Task goal: Go to the line with "R4: 47k (SUM, VO) -> 47k (SUM, VEE)" in the records below, then output it and each following line exactly, up to and including the line with "R7: 3.3k (EN_N, VS) -> 82k (EN_N, VS)". Skip pictures and add nothing.

Records supplied:
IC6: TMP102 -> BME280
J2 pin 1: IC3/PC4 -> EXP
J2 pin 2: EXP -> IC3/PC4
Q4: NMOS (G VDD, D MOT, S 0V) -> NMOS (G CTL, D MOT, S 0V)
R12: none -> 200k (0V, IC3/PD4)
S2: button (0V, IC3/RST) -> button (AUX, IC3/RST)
---
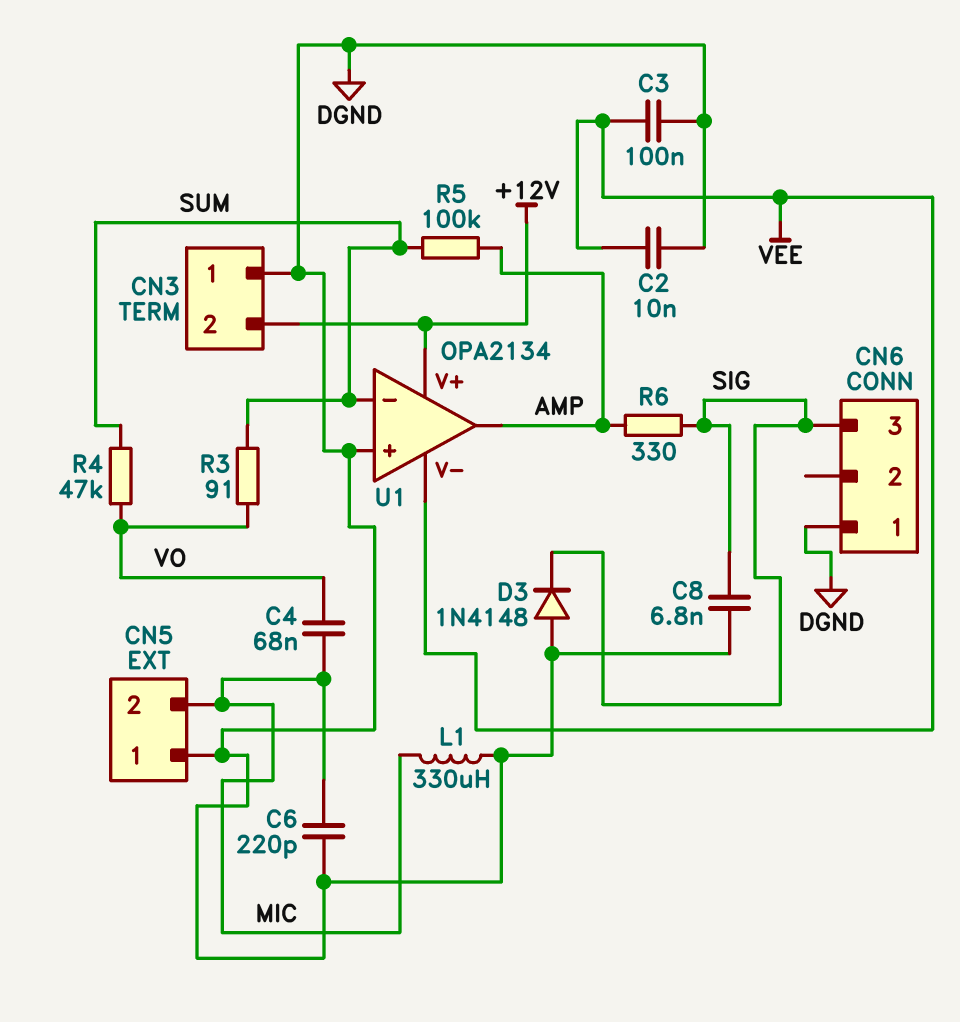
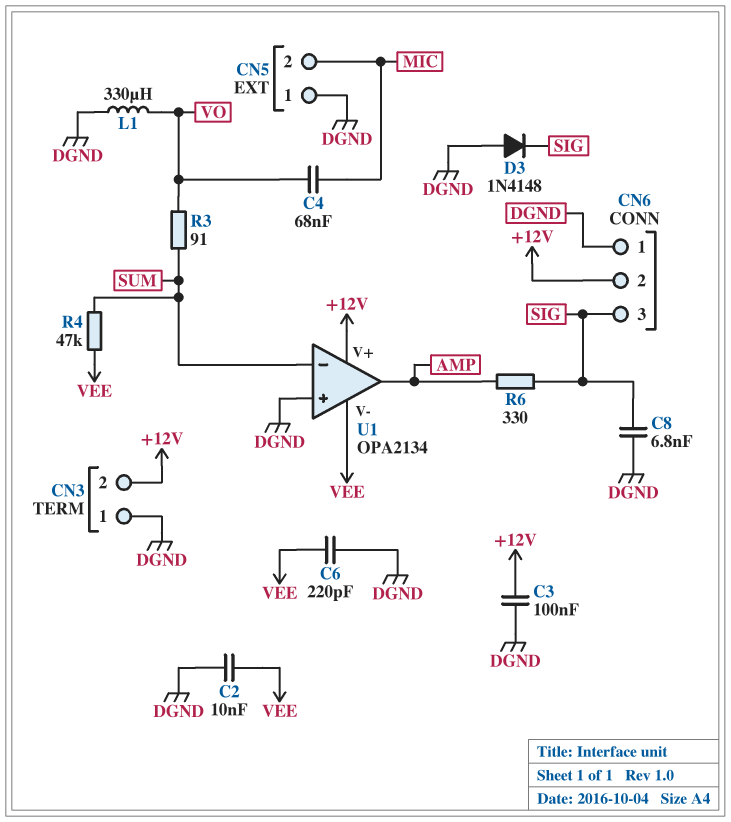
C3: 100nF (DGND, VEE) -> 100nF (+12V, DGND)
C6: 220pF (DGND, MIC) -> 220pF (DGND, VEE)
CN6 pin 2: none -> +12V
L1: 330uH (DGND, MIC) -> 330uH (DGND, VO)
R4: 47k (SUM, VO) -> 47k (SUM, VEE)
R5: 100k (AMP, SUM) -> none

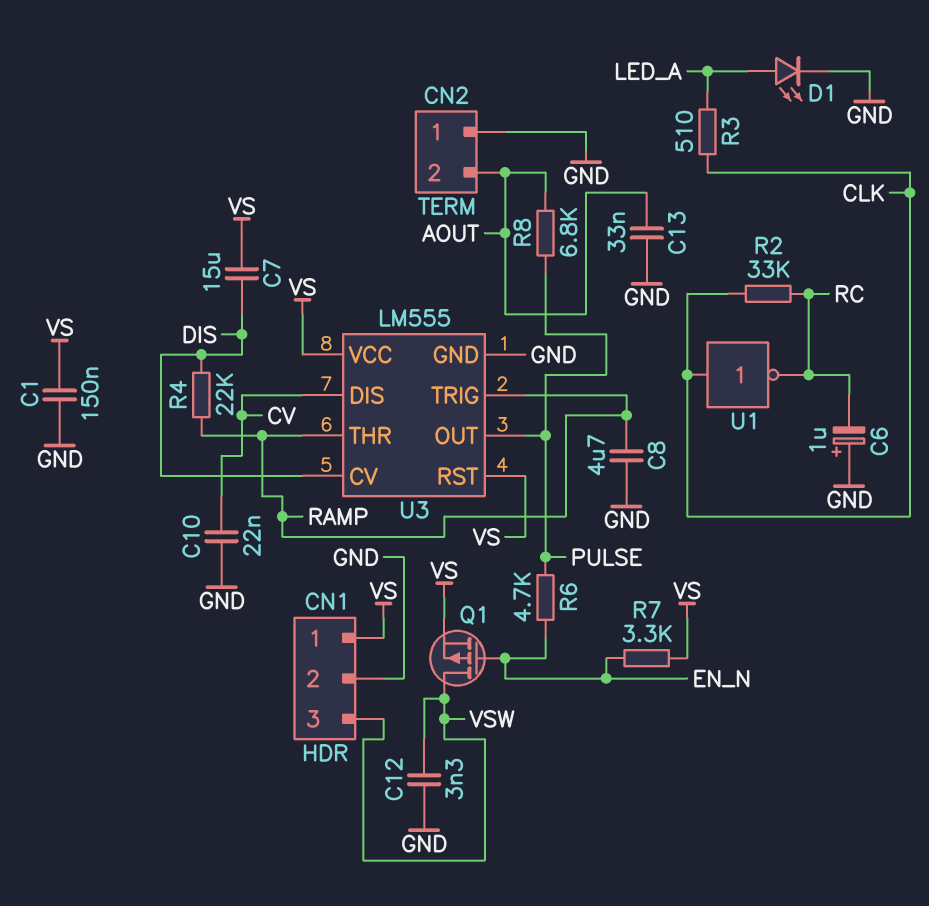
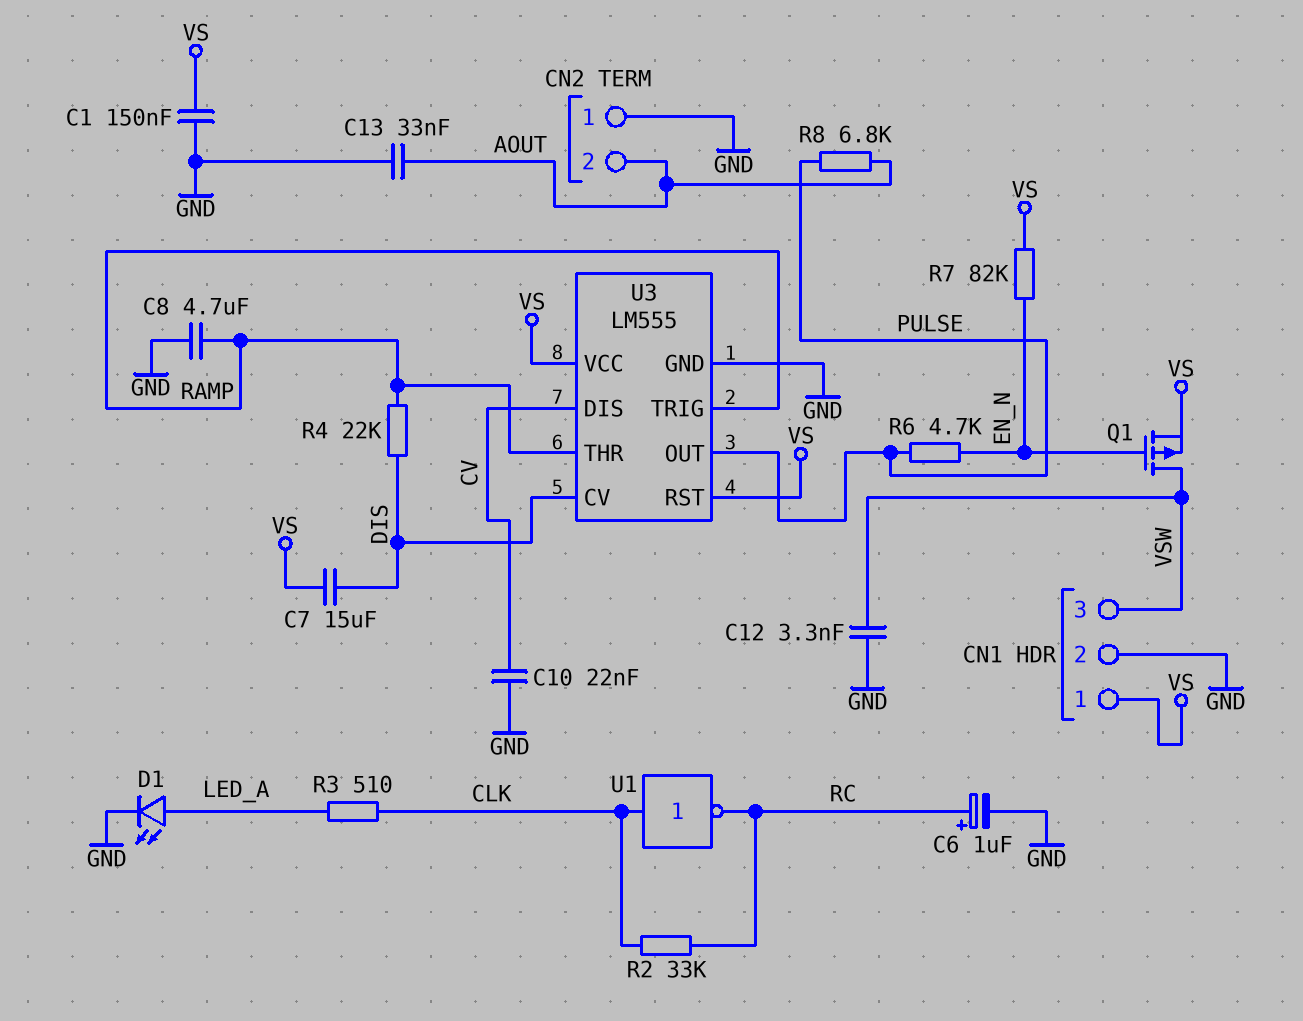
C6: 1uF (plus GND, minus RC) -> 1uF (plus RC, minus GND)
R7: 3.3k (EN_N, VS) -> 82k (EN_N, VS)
* * *
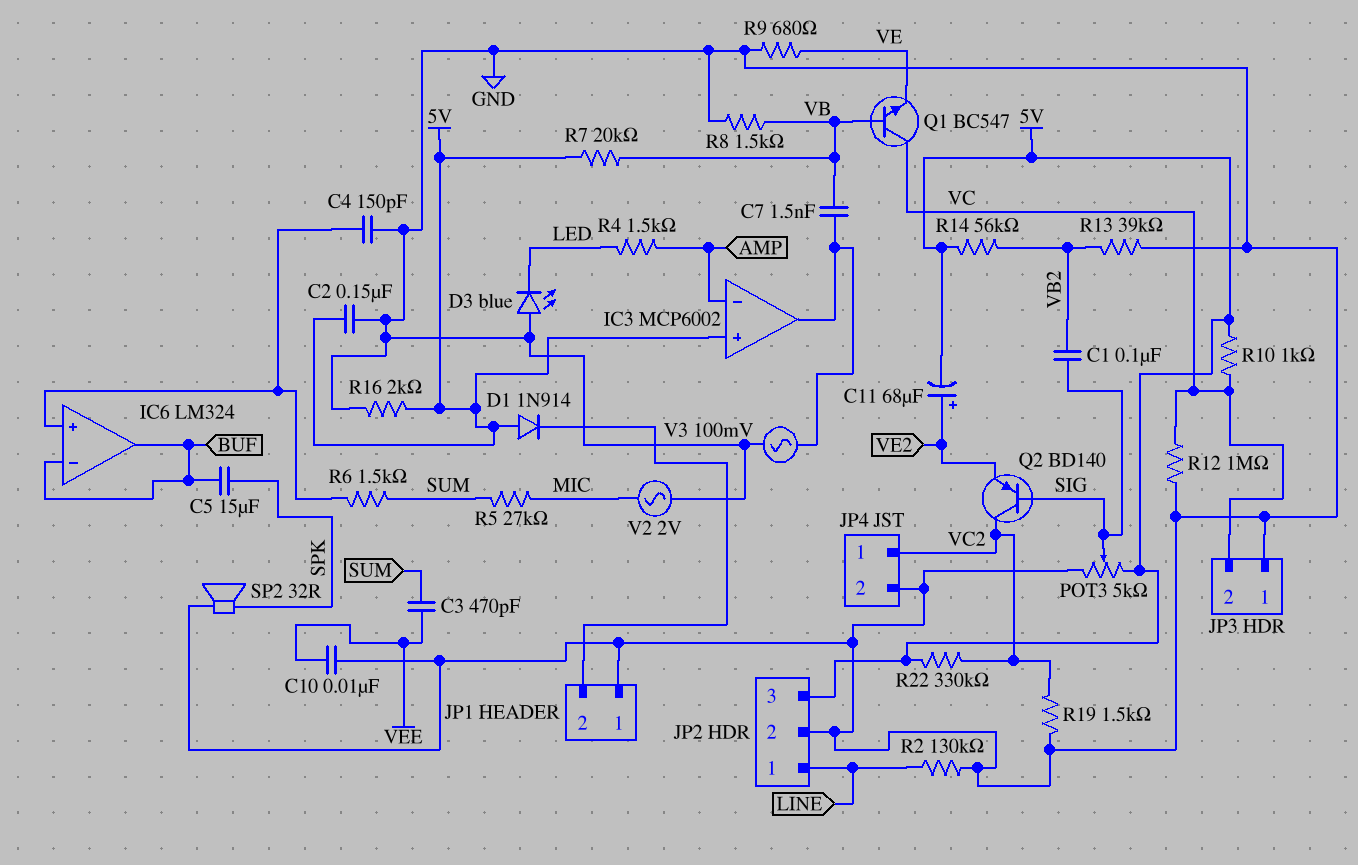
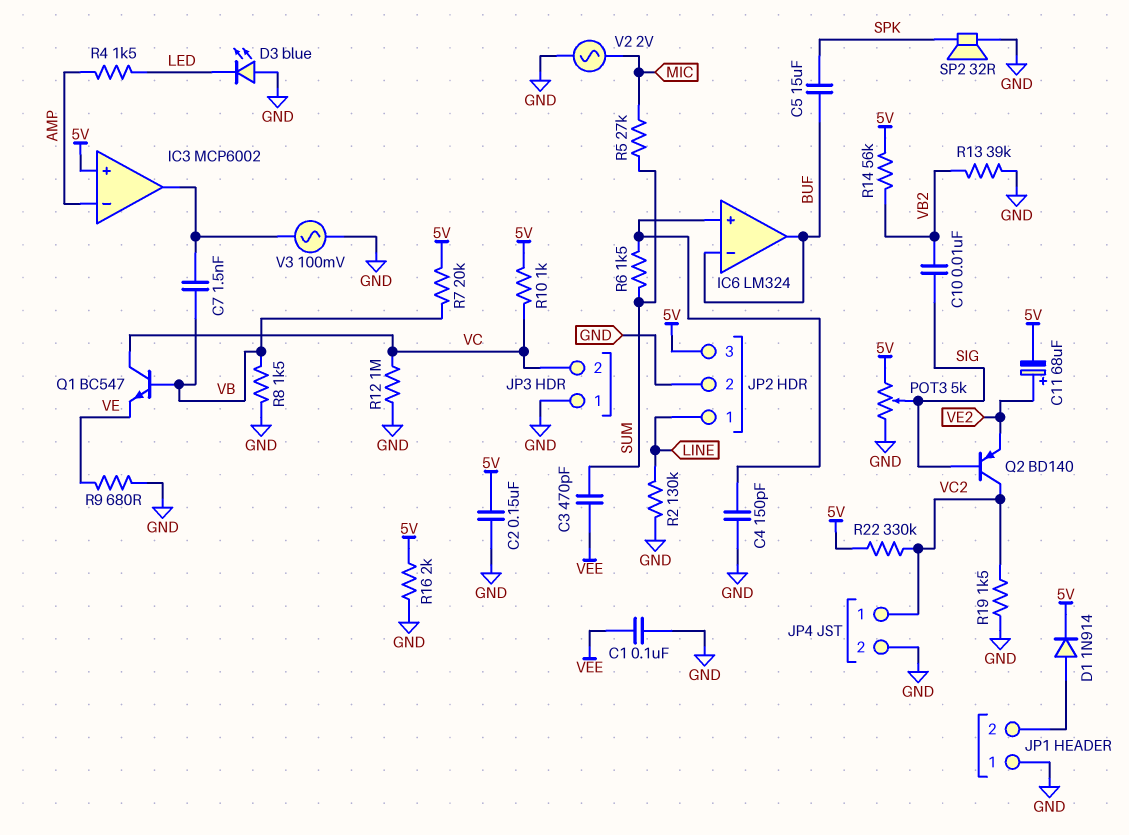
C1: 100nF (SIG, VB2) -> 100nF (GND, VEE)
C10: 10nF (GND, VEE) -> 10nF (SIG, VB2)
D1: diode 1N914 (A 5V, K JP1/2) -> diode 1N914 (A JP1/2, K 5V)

Response to the task:
R4: 47k (SUM, VO) -> 47k (SUM, VEE)
R5: 100k (AMP, SUM) -> none

C6: 1uF (plus GND, minus RC) -> 1uF (plus RC, minus GND)
R7: 3.3k (EN_N, VS) -> 82k (EN_N, VS)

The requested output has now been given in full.